> **TASK REQUIREMENTS**:
Reproduce every one of the rows below word for word, leaving out the pictures.

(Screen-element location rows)
════
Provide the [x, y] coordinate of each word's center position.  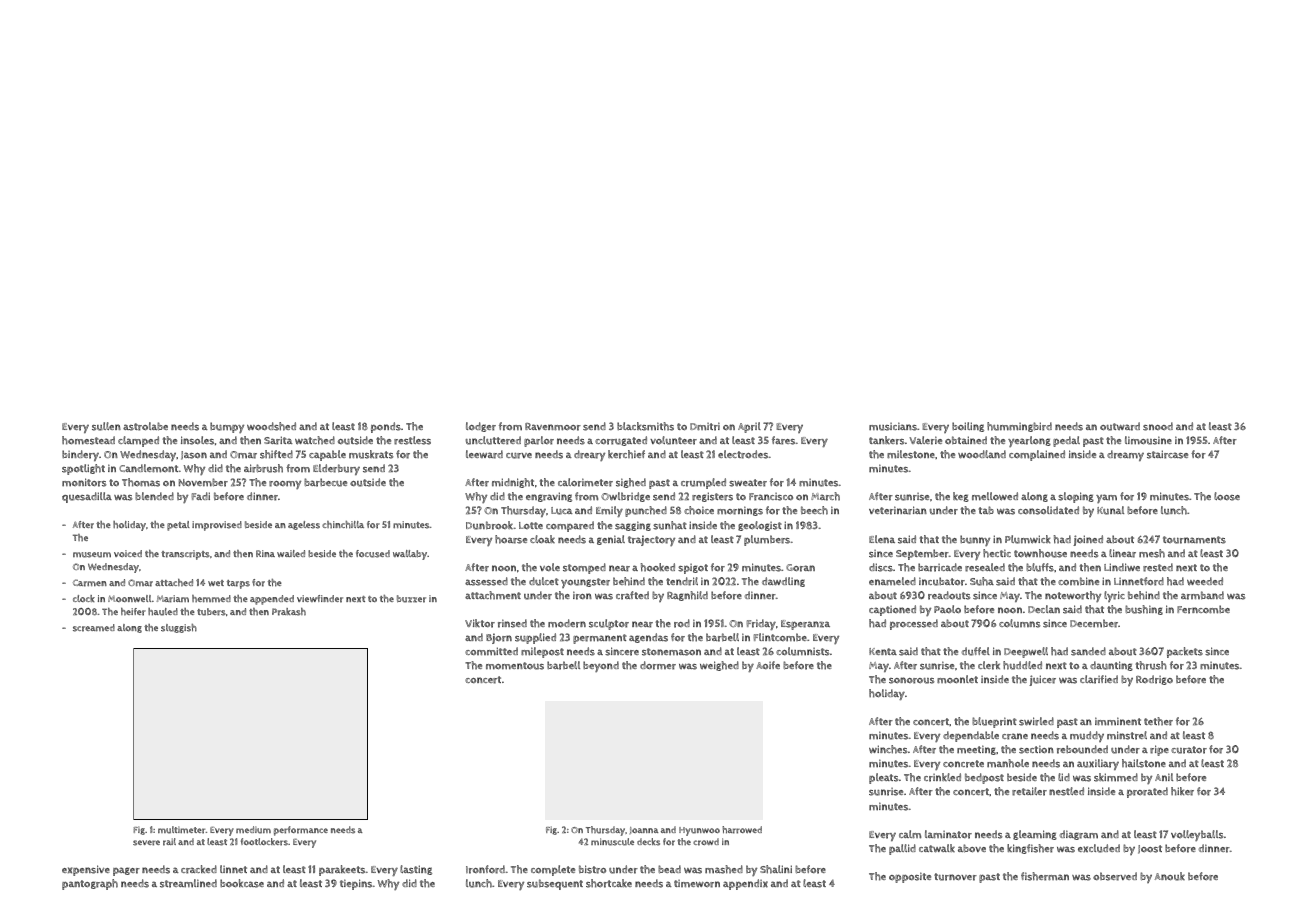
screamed [94, 628]
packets [1185, 652]
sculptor [609, 624]
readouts [949, 595]
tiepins [356, 884]
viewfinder [320, 599]
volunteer [673, 440]
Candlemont [148, 468]
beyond [601, 666]
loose [1227, 496]
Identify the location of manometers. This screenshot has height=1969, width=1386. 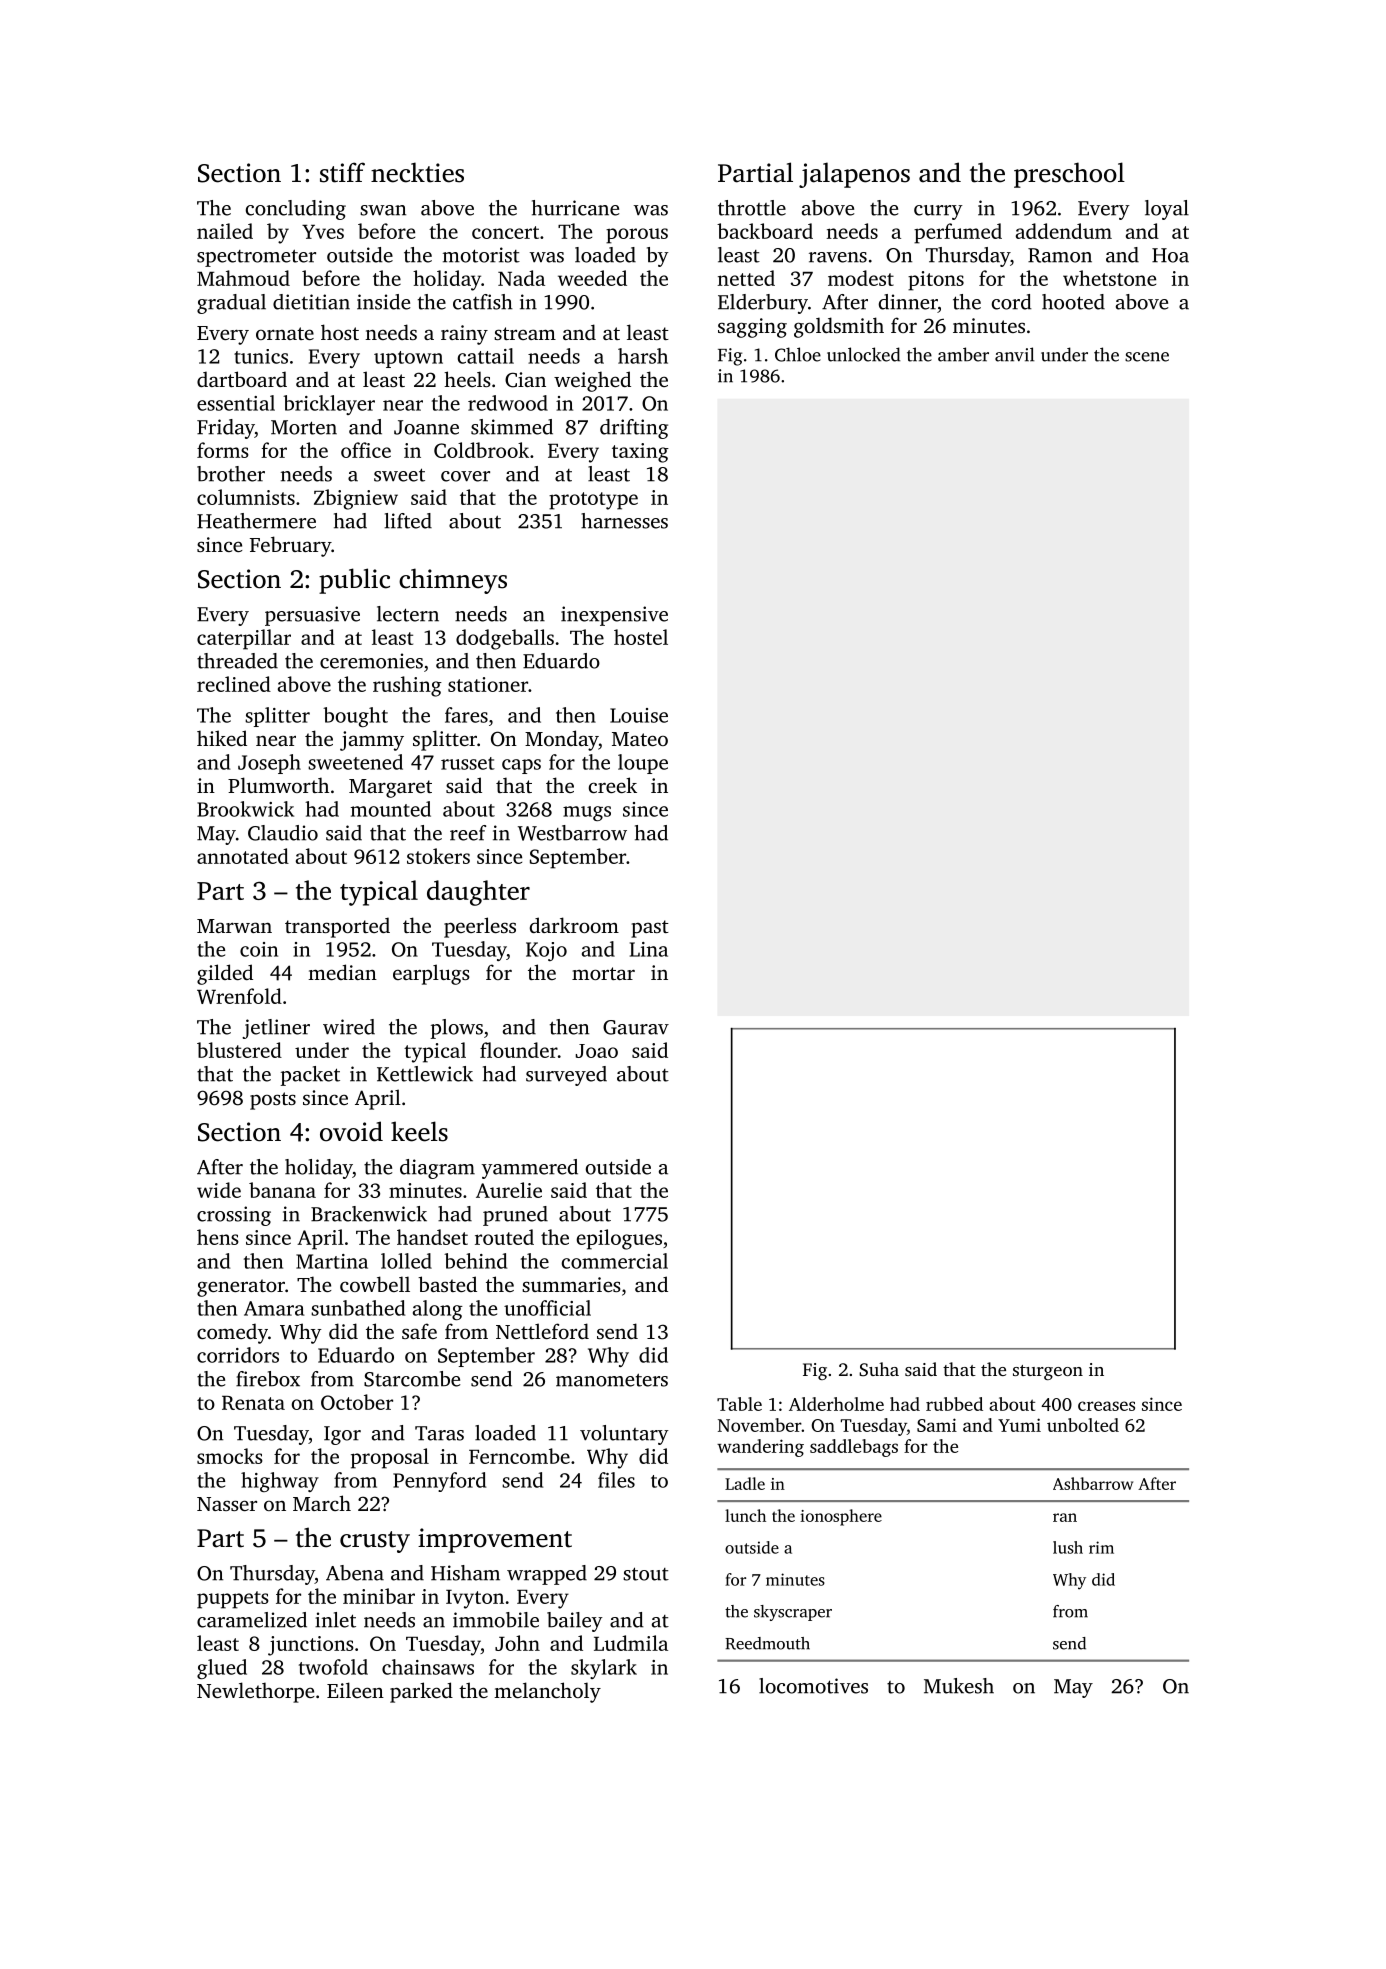
(612, 1380).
════
> **ANSWER TO THIS PROBLEM**:
Provide the [x, y] coordinate of each word's center position.  
screamed [94, 628]
packets [1185, 652]
sculptor [609, 624]
readouts [949, 595]
tiepins [356, 884]
viewfinder [320, 599]
volunteer [673, 440]
Candlemont [148, 468]
beyond [601, 666]
loose [1227, 496]
Identify the location of manometers. This screenshot has height=1969, width=1386. 
(612, 1380).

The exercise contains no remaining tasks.